(INPUT DATA begins)

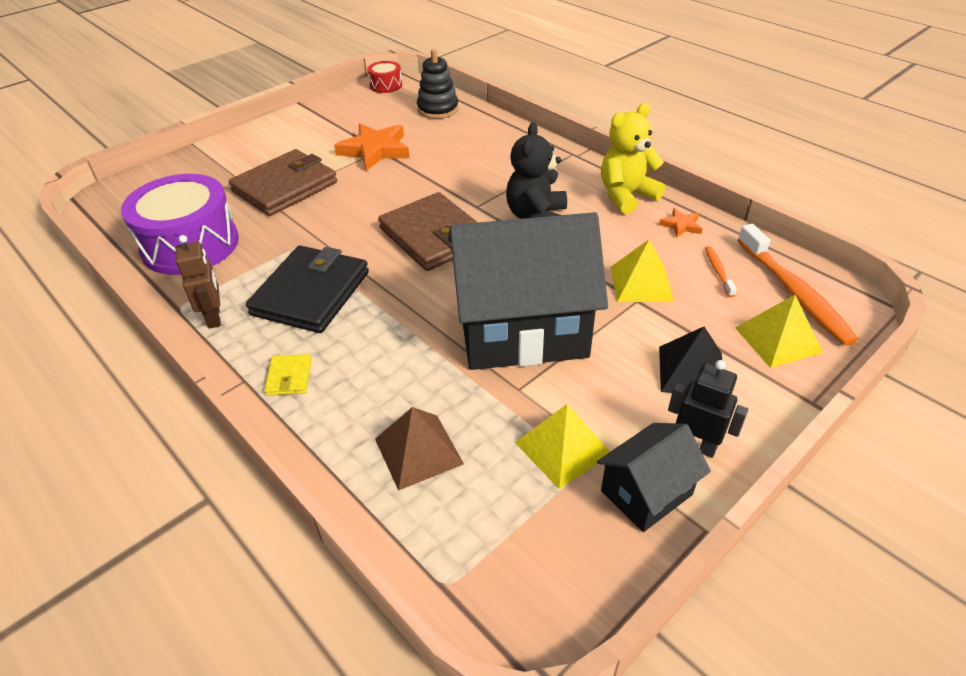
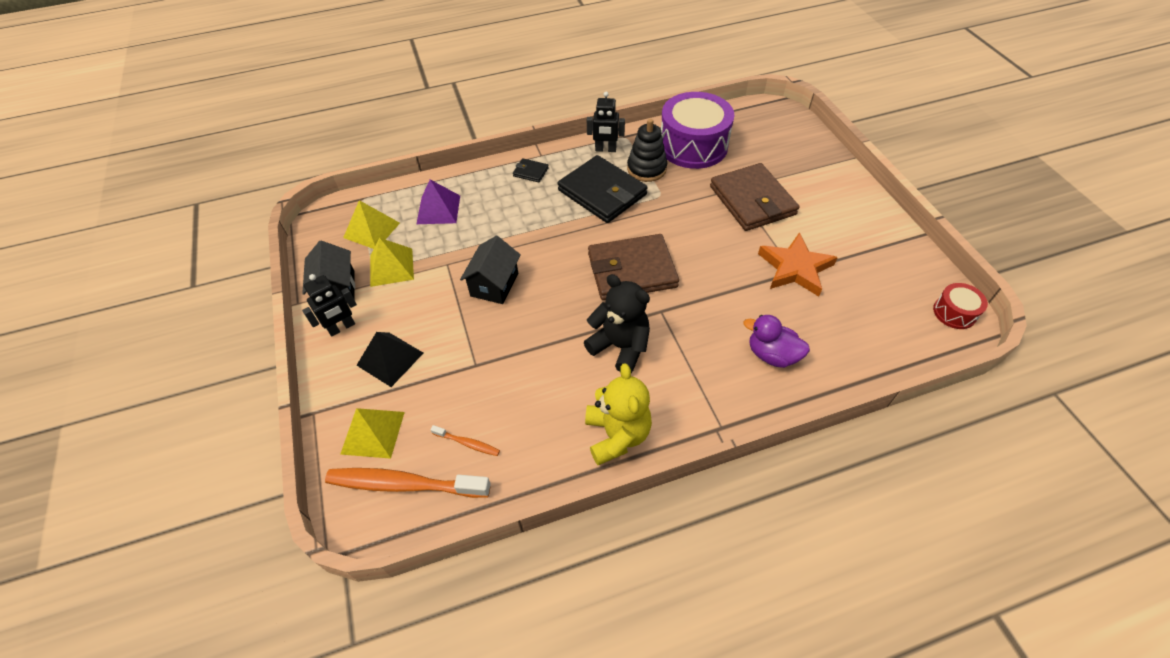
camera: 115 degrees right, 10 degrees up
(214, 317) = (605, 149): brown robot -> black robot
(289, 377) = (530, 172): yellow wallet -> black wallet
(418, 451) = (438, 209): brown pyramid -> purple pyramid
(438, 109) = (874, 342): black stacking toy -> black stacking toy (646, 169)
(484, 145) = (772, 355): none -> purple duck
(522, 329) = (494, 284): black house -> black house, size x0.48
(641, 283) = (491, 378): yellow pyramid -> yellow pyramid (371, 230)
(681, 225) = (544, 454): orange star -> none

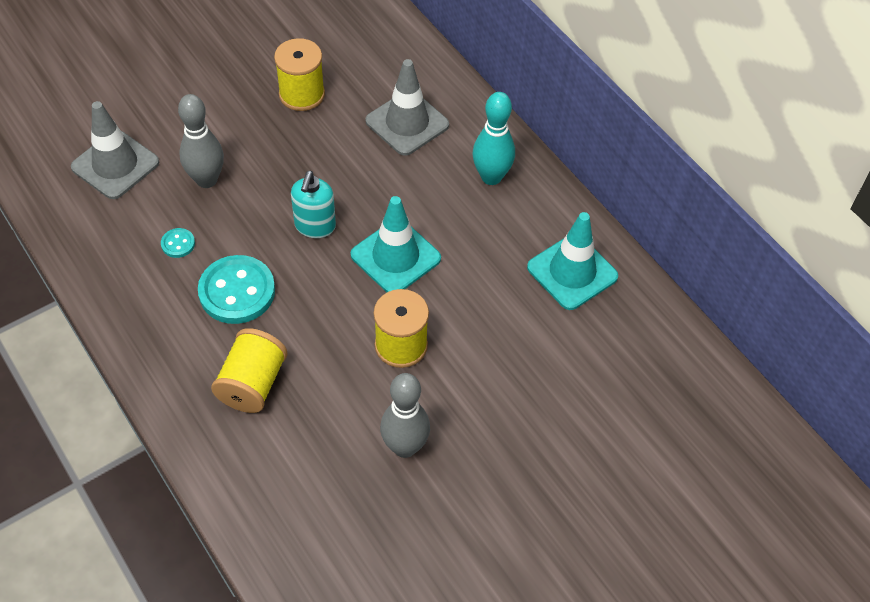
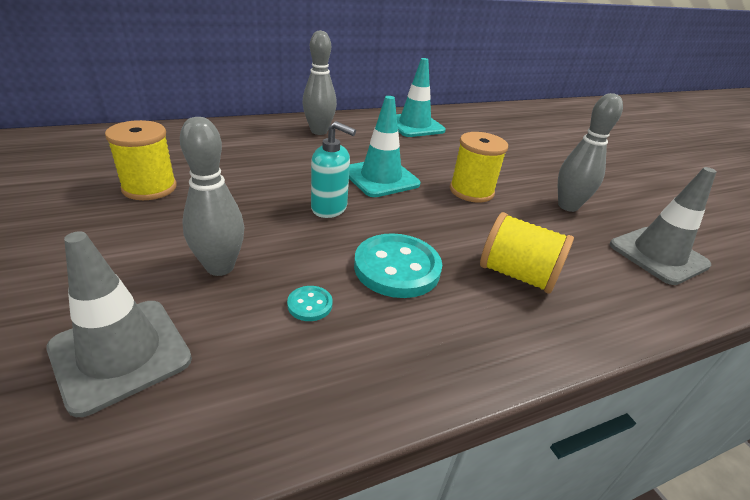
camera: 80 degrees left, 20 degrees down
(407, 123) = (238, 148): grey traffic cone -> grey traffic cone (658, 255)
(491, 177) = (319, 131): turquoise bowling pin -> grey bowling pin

(INPUT DATA ends)

YOUR INSTRUCTIONS →
The reply must hold exactly the lines from the one containing "camera: 80 degrees left, 20 degrees down" to the last line of the entries, and nothing more.

EXERCISE ANSWER →
camera: 80 degrees left, 20 degrees down
(407, 123) = (238, 148): grey traffic cone -> grey traffic cone (658, 255)
(491, 177) = (319, 131): turquoise bowling pin -> grey bowling pin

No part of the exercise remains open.